**Raw data**
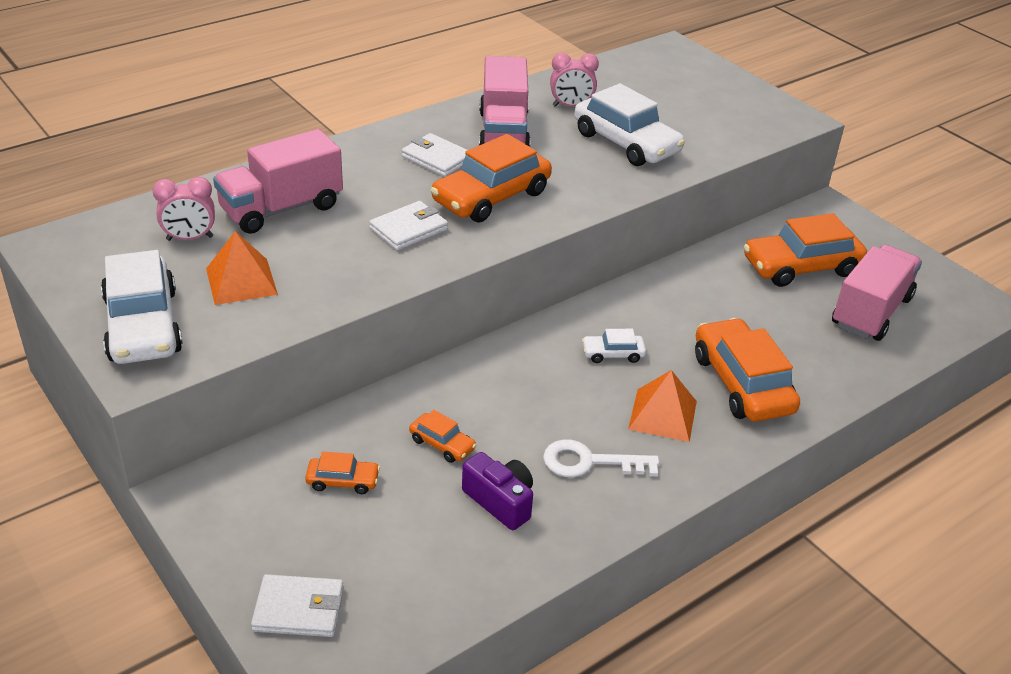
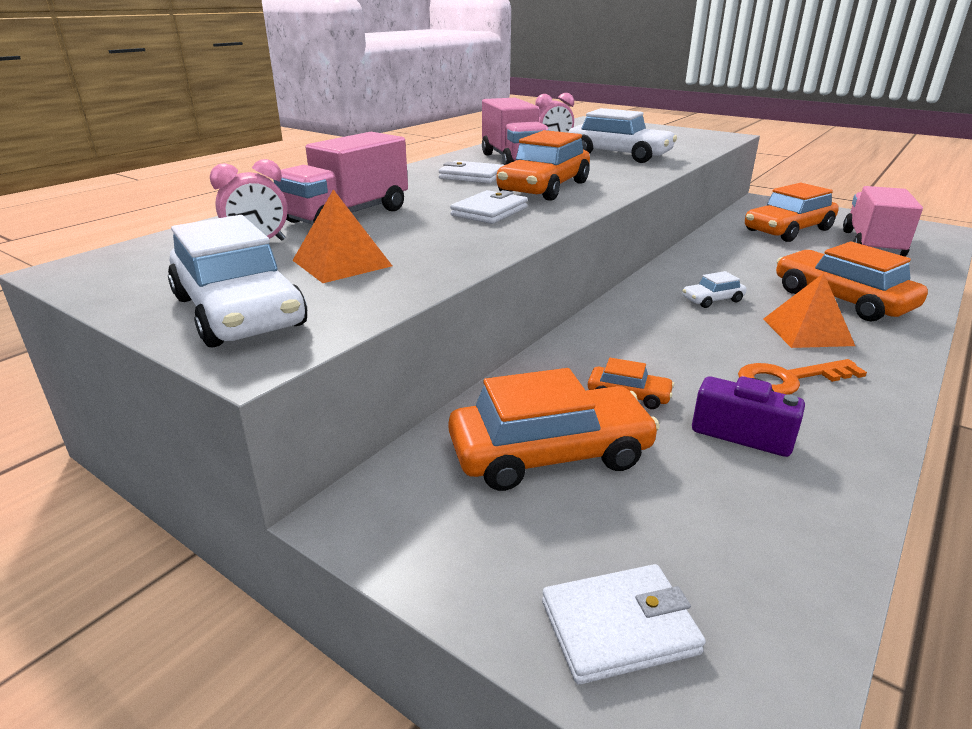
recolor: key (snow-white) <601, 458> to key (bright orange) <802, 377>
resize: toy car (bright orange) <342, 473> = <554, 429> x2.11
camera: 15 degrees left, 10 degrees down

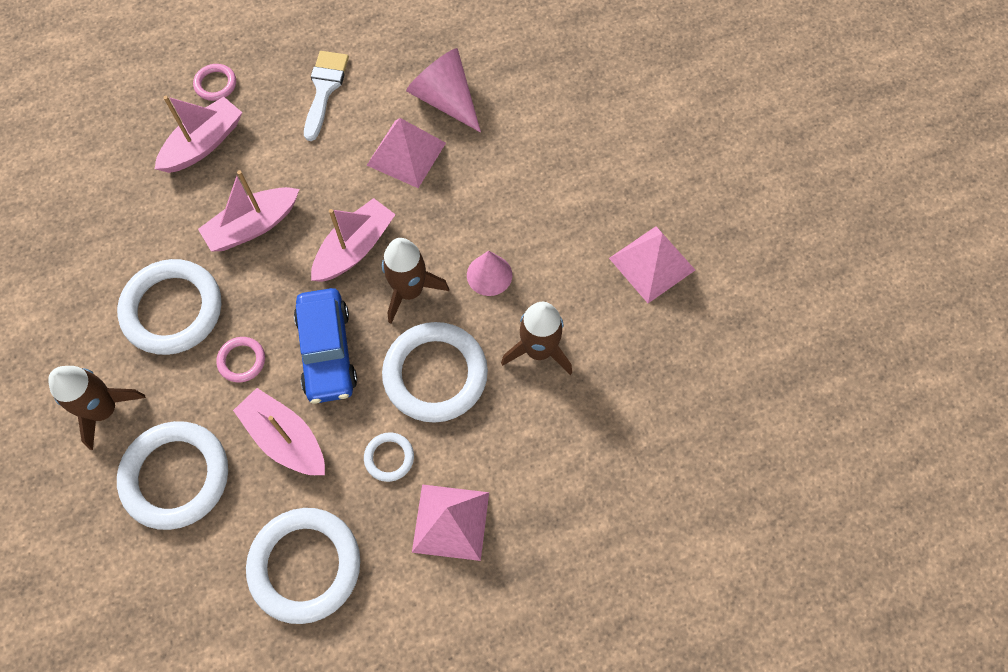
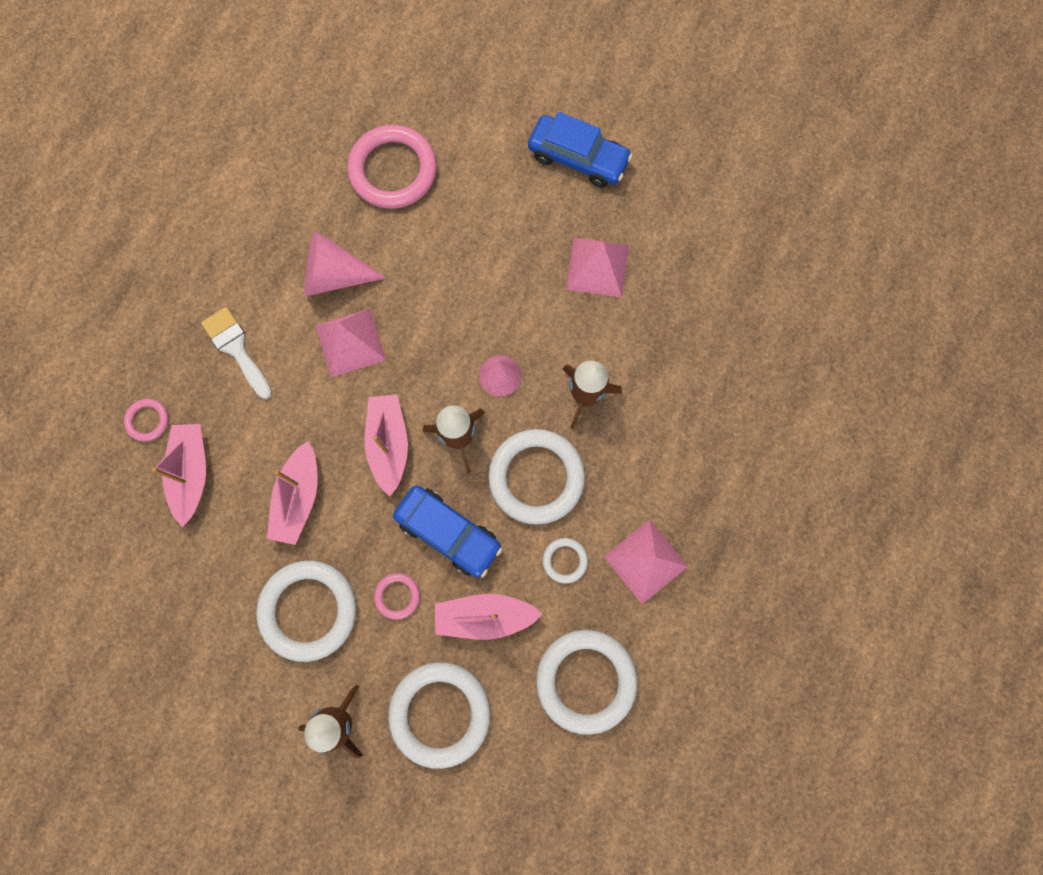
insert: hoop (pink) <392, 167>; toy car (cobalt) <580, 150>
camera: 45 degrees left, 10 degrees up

* * *

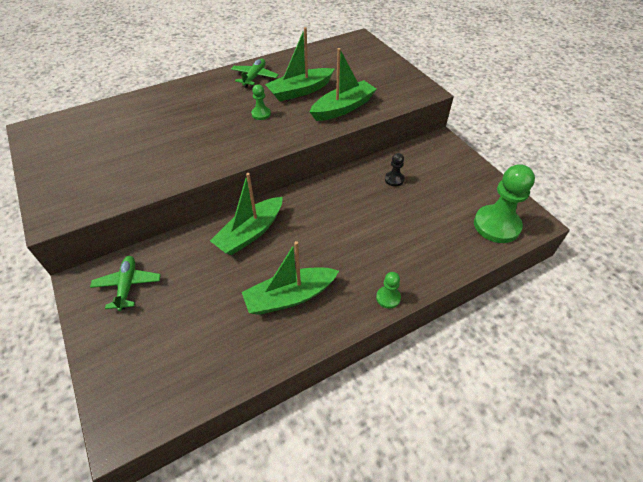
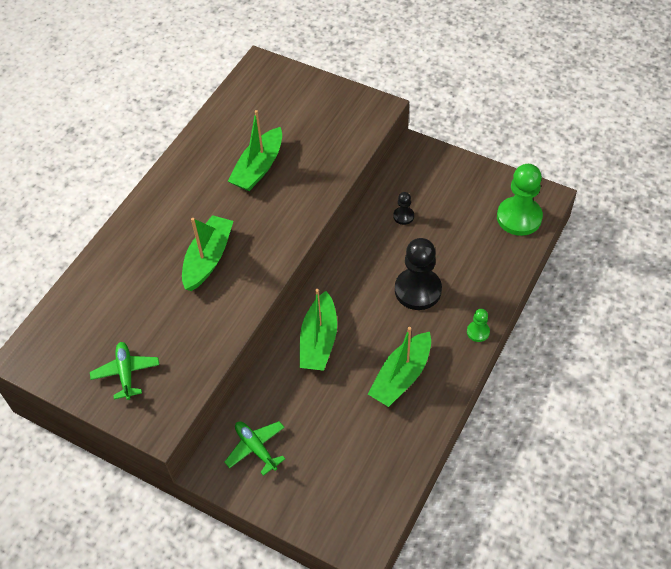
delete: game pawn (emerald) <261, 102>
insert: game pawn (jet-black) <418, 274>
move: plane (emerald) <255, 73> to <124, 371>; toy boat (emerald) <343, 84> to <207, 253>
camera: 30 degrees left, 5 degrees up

**What the task requires**
Only the number is needed: state how many lines in the listing contain "bright".

**Exercise solution**
2